=== Given records ===

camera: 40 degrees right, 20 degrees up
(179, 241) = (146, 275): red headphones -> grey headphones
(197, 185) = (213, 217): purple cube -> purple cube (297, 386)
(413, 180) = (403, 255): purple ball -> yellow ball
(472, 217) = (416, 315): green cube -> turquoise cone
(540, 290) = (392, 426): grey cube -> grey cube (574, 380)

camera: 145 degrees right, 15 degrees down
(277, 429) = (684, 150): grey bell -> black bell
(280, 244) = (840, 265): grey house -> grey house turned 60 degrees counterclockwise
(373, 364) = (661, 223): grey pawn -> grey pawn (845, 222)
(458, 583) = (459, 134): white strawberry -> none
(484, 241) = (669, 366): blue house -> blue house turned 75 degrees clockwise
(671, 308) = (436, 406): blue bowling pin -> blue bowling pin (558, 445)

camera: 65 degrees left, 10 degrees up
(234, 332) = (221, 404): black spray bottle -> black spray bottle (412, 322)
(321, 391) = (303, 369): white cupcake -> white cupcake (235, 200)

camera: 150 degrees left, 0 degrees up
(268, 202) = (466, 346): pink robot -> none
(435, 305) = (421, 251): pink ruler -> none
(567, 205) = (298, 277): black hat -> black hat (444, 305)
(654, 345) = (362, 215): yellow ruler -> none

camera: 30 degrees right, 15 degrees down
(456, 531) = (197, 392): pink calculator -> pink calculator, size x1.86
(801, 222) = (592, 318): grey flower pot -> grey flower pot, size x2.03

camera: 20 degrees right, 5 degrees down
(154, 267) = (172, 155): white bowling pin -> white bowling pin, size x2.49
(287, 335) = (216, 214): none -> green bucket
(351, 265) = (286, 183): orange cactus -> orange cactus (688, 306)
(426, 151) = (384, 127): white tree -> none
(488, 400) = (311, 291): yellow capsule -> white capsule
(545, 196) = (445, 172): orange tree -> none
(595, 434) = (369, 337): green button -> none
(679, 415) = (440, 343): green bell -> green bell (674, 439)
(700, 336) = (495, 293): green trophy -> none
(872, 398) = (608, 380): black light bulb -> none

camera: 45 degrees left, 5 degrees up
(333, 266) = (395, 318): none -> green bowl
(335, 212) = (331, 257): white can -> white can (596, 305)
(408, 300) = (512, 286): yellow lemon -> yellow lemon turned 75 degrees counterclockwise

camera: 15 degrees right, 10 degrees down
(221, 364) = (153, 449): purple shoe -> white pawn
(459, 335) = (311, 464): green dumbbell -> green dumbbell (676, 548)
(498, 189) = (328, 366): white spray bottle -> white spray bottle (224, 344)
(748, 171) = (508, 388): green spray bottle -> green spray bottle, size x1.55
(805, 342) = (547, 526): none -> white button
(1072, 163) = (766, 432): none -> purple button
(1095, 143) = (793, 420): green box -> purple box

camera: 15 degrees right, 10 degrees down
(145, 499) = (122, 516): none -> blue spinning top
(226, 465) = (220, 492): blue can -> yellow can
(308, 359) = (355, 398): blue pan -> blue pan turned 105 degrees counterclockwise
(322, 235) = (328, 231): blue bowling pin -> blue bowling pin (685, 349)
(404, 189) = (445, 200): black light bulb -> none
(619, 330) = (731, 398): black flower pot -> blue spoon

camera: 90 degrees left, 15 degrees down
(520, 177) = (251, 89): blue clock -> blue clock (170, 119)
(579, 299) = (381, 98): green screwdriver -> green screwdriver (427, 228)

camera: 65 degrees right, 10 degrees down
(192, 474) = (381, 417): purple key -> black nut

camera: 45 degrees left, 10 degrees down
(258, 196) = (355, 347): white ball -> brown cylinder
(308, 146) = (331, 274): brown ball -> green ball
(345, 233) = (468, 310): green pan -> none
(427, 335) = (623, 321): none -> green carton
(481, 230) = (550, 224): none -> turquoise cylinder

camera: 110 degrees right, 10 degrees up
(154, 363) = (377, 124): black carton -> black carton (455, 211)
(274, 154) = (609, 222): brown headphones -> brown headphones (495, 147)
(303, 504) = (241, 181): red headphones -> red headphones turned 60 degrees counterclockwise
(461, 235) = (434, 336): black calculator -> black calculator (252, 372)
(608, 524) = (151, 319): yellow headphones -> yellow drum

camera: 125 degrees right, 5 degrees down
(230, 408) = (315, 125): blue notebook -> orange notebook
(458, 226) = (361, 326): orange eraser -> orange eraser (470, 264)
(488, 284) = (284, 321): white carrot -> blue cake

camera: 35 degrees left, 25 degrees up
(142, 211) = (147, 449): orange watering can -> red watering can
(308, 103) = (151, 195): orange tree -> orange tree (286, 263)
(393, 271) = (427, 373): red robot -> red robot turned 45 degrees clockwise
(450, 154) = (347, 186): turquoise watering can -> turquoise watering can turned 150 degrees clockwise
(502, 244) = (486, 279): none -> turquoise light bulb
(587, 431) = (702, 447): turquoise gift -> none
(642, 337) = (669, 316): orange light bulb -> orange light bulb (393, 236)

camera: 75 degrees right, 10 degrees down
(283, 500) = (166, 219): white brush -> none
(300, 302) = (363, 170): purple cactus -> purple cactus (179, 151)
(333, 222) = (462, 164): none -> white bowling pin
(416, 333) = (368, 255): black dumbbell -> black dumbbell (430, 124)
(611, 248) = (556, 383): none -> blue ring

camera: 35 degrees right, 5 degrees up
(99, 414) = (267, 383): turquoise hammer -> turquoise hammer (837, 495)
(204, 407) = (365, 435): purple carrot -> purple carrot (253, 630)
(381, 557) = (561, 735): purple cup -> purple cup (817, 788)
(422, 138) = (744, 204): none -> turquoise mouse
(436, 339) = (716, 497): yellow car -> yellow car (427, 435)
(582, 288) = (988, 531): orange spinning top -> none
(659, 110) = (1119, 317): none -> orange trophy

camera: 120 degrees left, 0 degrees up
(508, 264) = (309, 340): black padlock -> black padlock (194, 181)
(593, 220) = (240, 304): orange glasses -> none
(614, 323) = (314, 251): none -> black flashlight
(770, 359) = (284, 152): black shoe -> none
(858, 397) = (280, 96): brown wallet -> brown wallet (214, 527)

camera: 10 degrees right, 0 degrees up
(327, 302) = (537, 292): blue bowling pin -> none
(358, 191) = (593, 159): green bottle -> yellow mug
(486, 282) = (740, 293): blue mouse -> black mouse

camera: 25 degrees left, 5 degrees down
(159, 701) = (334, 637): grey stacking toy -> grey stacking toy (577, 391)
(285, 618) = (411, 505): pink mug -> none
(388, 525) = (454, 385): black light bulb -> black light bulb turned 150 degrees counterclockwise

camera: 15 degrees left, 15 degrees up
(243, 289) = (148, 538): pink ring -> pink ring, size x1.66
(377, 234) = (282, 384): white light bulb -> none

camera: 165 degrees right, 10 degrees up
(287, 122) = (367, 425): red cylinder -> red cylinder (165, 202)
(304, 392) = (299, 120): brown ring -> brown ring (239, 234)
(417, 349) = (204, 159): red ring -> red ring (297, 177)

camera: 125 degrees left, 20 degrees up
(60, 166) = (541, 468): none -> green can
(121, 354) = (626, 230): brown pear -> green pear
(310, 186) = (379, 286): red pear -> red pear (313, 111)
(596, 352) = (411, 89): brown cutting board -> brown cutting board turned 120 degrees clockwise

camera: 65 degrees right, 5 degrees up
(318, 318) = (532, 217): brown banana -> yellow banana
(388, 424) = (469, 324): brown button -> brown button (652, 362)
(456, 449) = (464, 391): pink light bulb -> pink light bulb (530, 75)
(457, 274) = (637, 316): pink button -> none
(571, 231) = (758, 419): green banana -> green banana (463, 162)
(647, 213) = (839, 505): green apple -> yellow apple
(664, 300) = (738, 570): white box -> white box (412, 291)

===

:: Instructions to follow ::
Transcribe verbatim. Cover the lines from the first line of the entries above to the line containing "(373, 364) = (661, 223): grey", inclusive.

:: Response area ::
camera: 40 degrees right, 20 degrees up
(179, 241) = (146, 275): red headphones -> grey headphones
(197, 185) = (213, 217): purple cube -> purple cube (297, 386)
(413, 180) = (403, 255): purple ball -> yellow ball
(472, 217) = (416, 315): green cube -> turquoise cone
(540, 290) = (392, 426): grey cube -> grey cube (574, 380)

camera: 145 degrees right, 15 degrees down
(277, 429) = (684, 150): grey bell -> black bell
(280, 244) = (840, 265): grey house -> grey house turned 60 degrees counterclockwise
(373, 364) = (661, 223): grey pawn -> grey pawn (845, 222)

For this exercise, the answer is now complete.